*Data:*
⟨
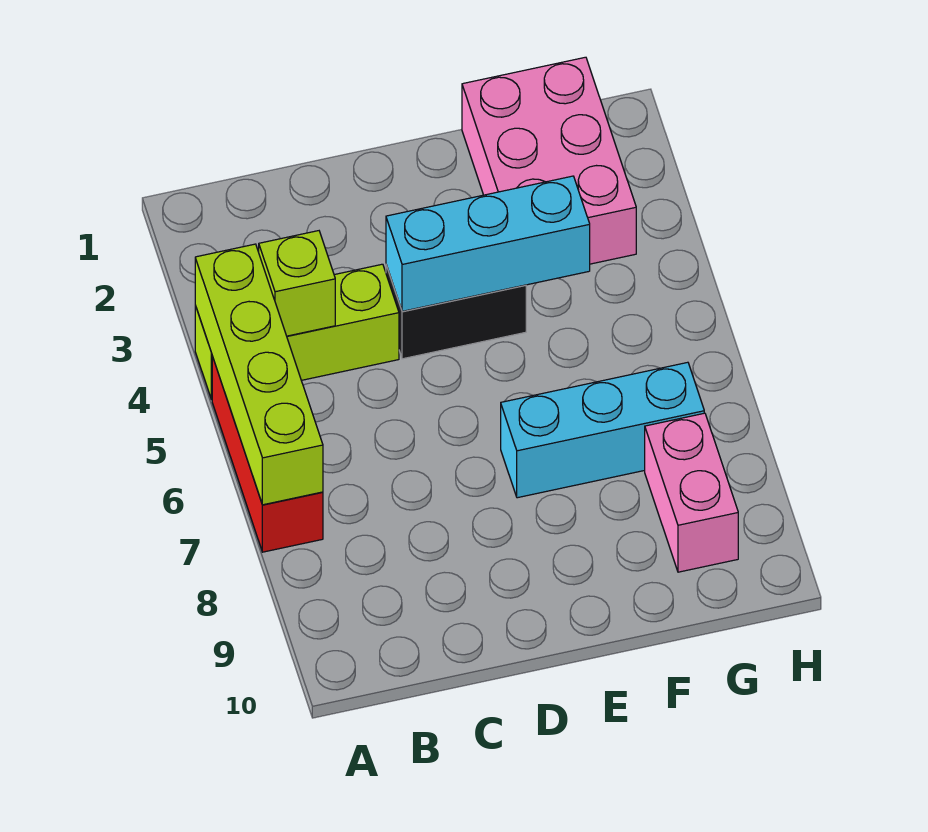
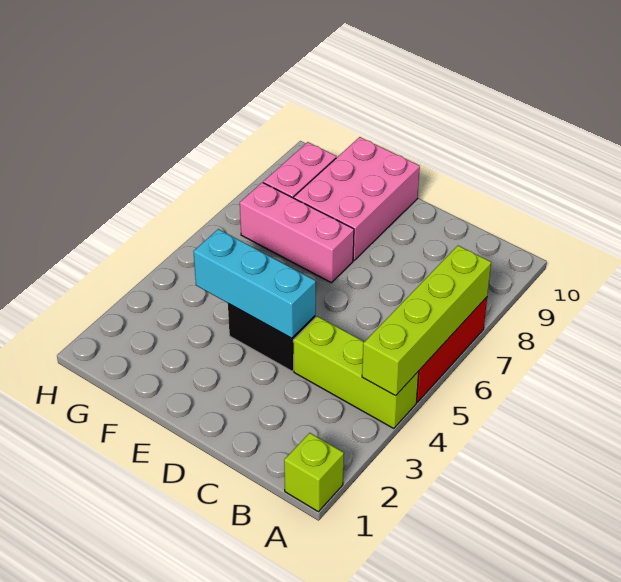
lime brick B4 level 2 -> lime brick A1 level 1
cyan brick E7:G7 level 1 -> pink brick E7:G7 level 1
pink brick F1:G3 level 1 -> pink brick E8:F10 level 1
⟩
*Exercise goal:* Please copy every line of the data that carries the string "pink".

*Answer:*
cyan brick E7:G7 level 1 -> pink brick E7:G7 level 1
pink brick F1:G3 level 1 -> pink brick E8:F10 level 1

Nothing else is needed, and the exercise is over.